» Extracted information:
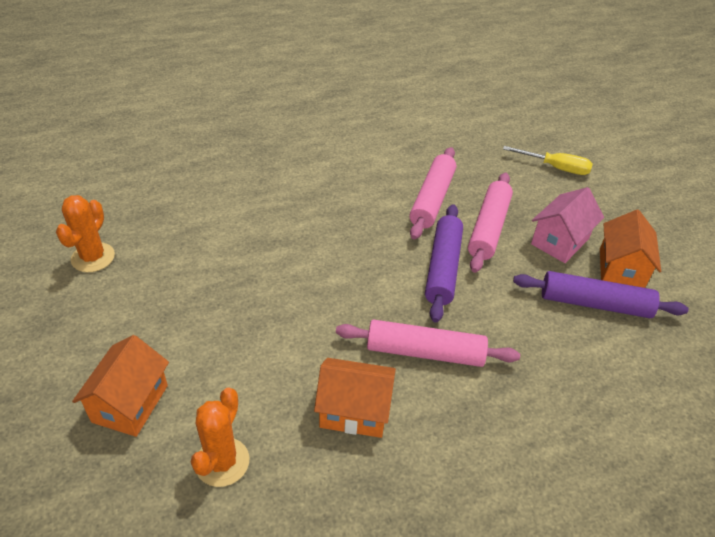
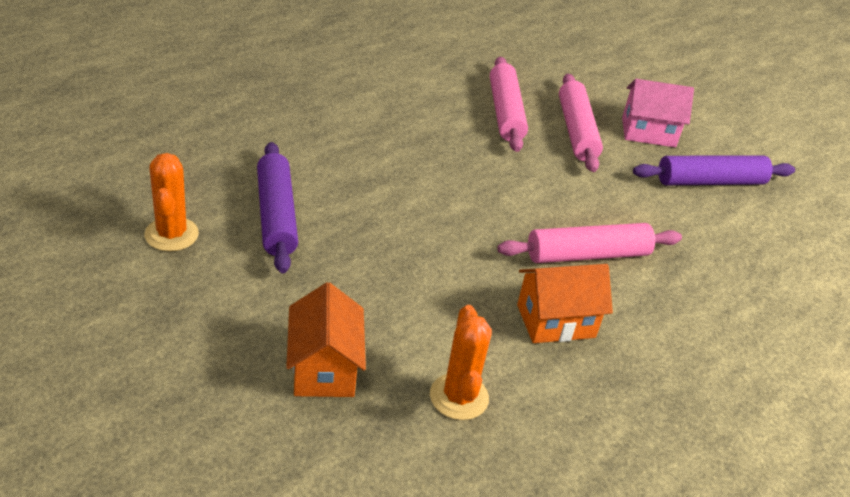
camera: 25 degrees left, 5 degrees down
(443, 268) = (556, 176): purple rolling pin -> purple rolling pin (276, 215)
(555, 168) = (604, 64): yellow screwdriver -> none
(560, 241) = (648, 132): pink house -> pink house turned 75 degrees clockwise
(620, 269) = (715, 147): orange house -> none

» Exercise prompt:
The entries above need to be transcribed word for word, and the pictures stay out.

» Written response:
camera: 25 degrees left, 5 degrees down
(443, 268) = (556, 176): purple rolling pin -> purple rolling pin (276, 215)
(555, 168) = (604, 64): yellow screwdriver -> none
(560, 241) = (648, 132): pink house -> pink house turned 75 degrees clockwise
(620, 269) = (715, 147): orange house -> none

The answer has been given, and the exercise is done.